[Opening The input section]
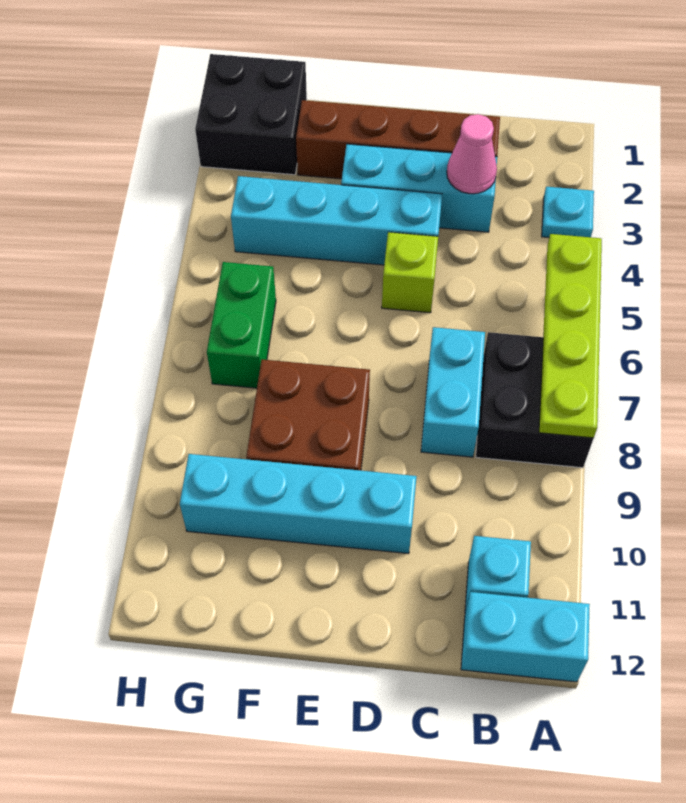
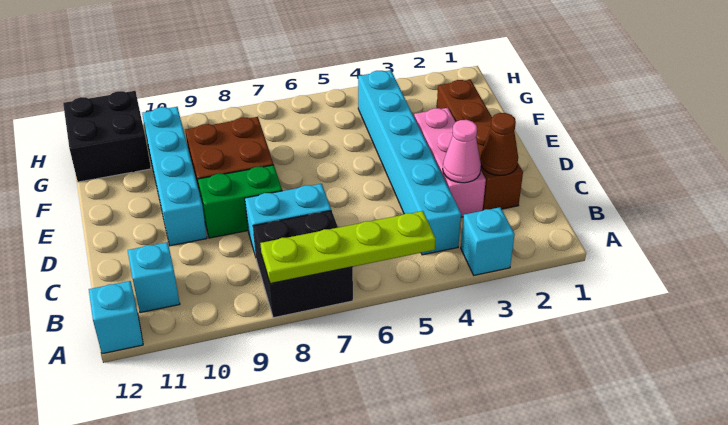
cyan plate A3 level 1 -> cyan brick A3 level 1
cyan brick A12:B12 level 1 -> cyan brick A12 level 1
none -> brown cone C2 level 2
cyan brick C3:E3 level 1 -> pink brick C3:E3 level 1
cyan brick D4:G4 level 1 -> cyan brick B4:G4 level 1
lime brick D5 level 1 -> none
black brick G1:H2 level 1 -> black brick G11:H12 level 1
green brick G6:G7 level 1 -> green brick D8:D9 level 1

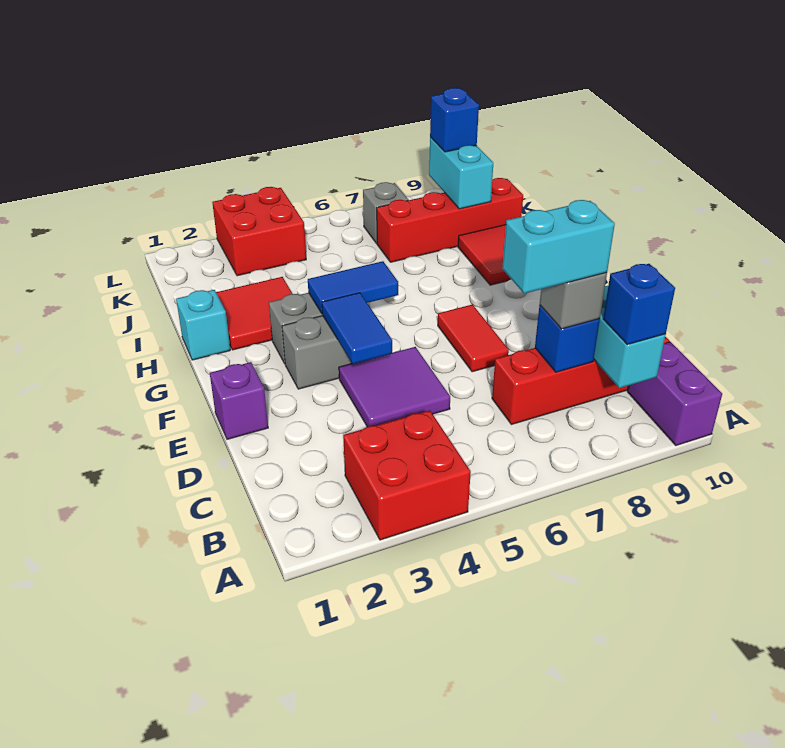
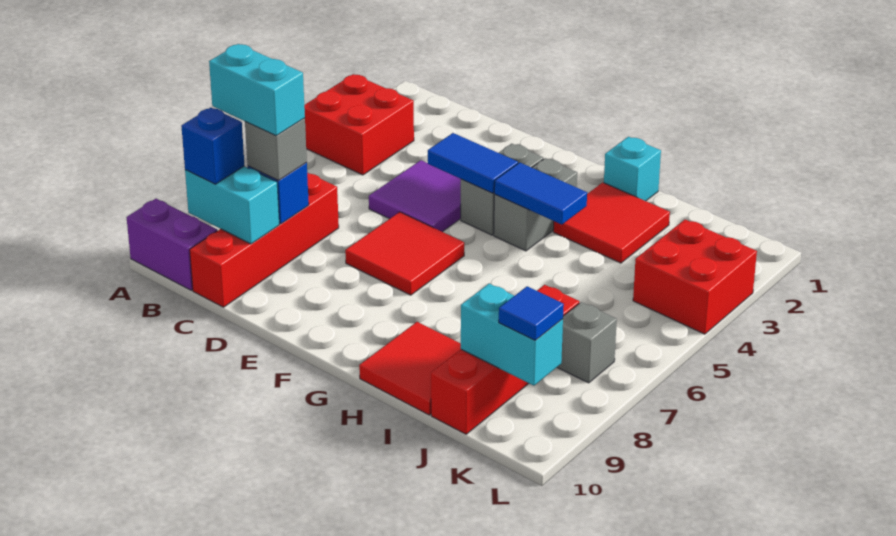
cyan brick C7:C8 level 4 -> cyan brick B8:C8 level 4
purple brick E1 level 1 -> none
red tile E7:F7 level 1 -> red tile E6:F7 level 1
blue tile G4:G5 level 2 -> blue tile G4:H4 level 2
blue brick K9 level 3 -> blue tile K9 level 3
[Closing The input section]
[Opening The input section]
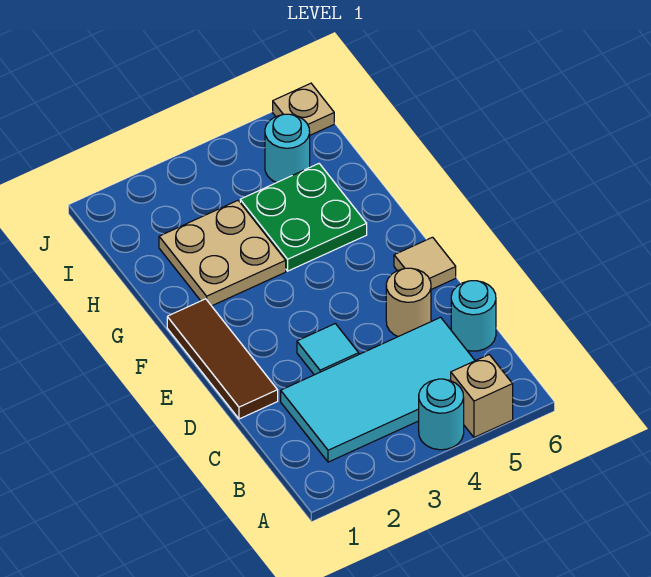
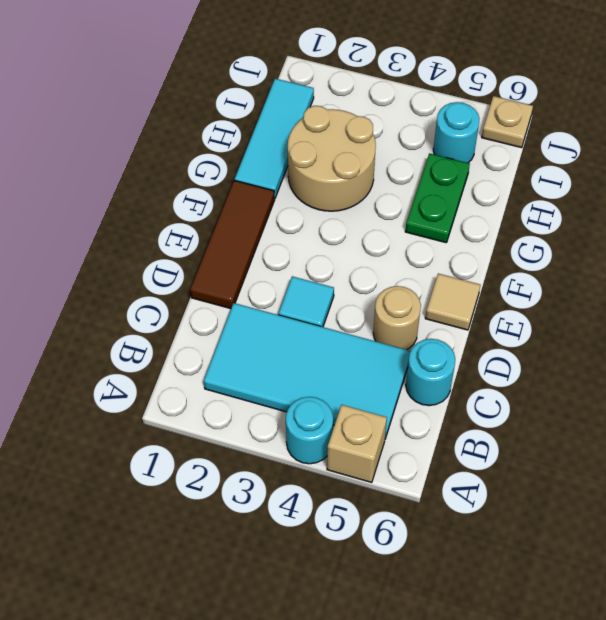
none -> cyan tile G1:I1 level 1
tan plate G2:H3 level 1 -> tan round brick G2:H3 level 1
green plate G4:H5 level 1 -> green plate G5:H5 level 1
[Closing The input section]
== Task objective ==
If a line in the records contains the word "green", copy it.

== Solution ==
green brick G6:G7 level 1 -> green brick D8:D9 level 1
green plate G4:H5 level 1 -> green plate G5:H5 level 1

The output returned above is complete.